--- START OF Entries shown ---
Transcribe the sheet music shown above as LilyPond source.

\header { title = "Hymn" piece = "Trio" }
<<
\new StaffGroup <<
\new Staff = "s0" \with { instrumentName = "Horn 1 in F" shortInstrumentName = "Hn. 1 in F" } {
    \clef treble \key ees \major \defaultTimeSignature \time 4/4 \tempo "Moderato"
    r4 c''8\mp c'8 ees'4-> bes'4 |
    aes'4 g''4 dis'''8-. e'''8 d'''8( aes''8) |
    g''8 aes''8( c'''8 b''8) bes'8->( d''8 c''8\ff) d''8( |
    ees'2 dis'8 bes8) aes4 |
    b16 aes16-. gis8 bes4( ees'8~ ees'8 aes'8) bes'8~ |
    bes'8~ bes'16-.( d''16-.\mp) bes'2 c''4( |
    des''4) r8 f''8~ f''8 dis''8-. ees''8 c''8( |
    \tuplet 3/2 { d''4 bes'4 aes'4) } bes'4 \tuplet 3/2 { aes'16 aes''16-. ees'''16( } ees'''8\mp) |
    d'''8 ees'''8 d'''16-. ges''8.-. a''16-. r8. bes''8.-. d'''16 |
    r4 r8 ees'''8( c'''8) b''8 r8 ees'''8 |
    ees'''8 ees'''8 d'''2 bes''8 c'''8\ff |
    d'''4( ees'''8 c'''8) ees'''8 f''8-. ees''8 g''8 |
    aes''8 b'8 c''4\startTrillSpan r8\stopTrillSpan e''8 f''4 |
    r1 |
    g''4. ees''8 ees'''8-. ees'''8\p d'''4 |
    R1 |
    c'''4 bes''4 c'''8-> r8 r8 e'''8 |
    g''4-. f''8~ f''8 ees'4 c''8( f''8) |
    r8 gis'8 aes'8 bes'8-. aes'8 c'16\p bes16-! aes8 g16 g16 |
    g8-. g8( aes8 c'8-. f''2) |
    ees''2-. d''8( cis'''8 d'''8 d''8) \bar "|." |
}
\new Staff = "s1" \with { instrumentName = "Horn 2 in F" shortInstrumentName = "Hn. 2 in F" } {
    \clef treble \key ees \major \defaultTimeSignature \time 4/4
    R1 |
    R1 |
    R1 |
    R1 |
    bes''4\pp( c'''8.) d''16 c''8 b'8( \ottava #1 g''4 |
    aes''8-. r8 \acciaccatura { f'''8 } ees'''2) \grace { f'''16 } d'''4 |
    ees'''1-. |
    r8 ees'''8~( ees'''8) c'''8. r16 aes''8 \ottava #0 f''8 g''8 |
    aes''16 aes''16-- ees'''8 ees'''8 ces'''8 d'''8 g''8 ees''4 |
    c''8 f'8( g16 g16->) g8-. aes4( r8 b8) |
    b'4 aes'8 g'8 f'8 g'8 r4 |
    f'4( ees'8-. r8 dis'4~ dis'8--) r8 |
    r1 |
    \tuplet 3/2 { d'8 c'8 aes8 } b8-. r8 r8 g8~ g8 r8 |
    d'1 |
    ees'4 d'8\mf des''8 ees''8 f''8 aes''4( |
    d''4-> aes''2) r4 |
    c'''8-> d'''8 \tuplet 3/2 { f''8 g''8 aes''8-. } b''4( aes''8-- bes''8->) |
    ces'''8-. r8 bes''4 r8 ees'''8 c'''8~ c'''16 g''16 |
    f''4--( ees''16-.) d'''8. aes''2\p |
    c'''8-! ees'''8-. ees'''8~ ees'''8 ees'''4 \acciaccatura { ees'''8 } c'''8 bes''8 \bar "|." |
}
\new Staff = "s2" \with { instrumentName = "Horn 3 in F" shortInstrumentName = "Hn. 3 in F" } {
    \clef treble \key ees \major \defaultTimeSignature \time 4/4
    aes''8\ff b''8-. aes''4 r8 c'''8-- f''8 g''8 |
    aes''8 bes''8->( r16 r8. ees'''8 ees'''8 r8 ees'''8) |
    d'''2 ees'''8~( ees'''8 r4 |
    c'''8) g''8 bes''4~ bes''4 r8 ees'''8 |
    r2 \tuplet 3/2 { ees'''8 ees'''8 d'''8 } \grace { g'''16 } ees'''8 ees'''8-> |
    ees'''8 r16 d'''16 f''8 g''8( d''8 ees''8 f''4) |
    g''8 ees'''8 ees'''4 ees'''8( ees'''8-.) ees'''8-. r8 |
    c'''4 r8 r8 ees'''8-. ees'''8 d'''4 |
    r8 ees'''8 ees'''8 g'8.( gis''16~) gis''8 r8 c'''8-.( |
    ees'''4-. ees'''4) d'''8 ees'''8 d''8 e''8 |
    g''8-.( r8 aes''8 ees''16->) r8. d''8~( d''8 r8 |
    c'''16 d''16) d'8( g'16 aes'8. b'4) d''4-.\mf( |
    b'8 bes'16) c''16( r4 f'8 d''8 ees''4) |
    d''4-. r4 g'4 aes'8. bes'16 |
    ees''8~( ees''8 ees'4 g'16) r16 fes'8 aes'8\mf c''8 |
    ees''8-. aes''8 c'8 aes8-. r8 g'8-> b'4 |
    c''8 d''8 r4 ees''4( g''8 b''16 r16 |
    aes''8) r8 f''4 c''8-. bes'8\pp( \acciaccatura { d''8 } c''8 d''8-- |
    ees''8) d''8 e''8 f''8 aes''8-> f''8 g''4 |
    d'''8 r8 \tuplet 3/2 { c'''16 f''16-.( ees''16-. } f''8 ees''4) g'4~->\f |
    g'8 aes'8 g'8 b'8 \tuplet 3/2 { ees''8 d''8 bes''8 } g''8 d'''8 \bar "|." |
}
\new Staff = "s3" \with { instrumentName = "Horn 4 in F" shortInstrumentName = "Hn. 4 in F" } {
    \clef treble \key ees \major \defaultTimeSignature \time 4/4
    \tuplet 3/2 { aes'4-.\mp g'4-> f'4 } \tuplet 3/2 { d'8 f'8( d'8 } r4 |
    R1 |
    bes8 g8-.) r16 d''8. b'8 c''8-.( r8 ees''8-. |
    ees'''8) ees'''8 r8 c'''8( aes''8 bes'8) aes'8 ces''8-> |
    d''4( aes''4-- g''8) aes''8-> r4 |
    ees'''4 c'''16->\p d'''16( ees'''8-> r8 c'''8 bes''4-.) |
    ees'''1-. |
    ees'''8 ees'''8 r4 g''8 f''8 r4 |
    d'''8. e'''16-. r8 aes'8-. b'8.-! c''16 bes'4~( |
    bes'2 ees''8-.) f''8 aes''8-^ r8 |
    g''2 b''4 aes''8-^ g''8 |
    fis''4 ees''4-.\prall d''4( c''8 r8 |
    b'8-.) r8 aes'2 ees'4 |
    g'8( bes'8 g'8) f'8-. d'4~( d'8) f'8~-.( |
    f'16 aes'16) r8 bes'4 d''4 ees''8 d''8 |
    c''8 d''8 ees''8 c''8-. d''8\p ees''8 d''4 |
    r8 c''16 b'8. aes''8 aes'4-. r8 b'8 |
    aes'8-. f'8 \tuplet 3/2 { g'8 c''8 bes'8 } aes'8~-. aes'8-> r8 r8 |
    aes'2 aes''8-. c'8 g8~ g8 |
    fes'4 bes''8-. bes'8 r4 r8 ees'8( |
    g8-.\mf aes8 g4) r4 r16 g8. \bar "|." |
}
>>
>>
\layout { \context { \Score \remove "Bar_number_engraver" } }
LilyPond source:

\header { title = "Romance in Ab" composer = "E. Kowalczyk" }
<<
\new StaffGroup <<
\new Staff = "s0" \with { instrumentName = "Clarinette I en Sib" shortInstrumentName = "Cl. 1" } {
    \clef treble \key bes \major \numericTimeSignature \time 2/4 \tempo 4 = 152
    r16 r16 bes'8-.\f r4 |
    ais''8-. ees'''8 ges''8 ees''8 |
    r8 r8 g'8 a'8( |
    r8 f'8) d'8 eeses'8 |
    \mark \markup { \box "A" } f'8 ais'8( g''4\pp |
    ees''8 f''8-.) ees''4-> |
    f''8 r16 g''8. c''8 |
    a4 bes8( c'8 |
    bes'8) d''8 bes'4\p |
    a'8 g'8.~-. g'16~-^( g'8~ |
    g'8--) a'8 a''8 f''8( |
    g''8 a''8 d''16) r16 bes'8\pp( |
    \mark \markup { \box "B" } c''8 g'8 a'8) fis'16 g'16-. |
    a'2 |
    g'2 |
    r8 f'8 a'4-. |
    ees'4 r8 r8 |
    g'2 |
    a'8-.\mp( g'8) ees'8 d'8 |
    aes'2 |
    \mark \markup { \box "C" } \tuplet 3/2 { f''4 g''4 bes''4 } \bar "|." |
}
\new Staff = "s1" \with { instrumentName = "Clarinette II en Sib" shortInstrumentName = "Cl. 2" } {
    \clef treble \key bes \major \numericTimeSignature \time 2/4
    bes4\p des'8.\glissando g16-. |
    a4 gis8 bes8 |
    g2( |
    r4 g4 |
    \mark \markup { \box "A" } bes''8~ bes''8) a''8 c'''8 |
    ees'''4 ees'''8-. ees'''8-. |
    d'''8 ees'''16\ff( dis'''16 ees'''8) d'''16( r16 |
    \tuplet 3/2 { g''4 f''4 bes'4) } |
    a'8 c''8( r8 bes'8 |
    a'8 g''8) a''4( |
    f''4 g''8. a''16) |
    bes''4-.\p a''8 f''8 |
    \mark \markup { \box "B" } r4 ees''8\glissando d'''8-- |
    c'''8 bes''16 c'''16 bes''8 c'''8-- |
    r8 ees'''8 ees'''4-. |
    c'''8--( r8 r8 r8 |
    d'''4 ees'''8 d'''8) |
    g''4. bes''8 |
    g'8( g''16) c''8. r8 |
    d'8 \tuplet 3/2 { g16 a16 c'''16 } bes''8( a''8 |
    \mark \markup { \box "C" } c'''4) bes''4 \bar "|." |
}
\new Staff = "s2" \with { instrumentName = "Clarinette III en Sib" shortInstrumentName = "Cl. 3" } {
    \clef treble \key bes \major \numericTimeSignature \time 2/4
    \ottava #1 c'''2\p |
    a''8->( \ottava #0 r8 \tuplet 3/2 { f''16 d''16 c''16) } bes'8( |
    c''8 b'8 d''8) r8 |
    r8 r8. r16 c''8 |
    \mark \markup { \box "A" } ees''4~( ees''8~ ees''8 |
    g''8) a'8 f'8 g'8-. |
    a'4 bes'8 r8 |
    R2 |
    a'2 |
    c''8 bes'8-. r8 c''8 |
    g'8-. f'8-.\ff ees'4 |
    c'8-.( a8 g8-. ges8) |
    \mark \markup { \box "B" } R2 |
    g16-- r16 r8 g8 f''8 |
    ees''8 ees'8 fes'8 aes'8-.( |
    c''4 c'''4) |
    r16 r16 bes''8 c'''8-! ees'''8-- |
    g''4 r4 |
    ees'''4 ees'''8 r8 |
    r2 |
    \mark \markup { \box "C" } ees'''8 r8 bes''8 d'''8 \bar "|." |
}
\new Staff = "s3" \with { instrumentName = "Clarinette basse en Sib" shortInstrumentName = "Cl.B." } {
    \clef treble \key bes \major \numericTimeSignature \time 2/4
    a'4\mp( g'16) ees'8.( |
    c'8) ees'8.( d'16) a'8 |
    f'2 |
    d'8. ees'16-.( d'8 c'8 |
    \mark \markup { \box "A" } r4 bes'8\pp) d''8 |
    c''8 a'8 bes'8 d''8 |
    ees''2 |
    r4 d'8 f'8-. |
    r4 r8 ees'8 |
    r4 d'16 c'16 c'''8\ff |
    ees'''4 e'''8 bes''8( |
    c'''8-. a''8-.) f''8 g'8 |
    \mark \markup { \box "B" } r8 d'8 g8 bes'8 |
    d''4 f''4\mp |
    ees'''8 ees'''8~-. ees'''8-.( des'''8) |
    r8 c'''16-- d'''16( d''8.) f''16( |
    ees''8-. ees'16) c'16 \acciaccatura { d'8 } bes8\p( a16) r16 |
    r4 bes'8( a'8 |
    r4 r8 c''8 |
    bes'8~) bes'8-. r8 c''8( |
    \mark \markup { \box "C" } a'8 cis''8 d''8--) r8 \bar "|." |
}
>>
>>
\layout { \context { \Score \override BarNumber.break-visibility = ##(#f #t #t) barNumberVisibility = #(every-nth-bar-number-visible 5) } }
--- END OF Entries shown ---
Exercise description: List each line from the rows above that contains the string "context". Only lines that match its capitalization count.

Exercise output:
\layout { \context { \Score \remove "Bar_number_engraver" } }
\layout { \context { \Score \override BarNumber.break-visibility = ##(#f #t #t) barNumberVisibility = #(every-nth-bar-number-visible 5) } }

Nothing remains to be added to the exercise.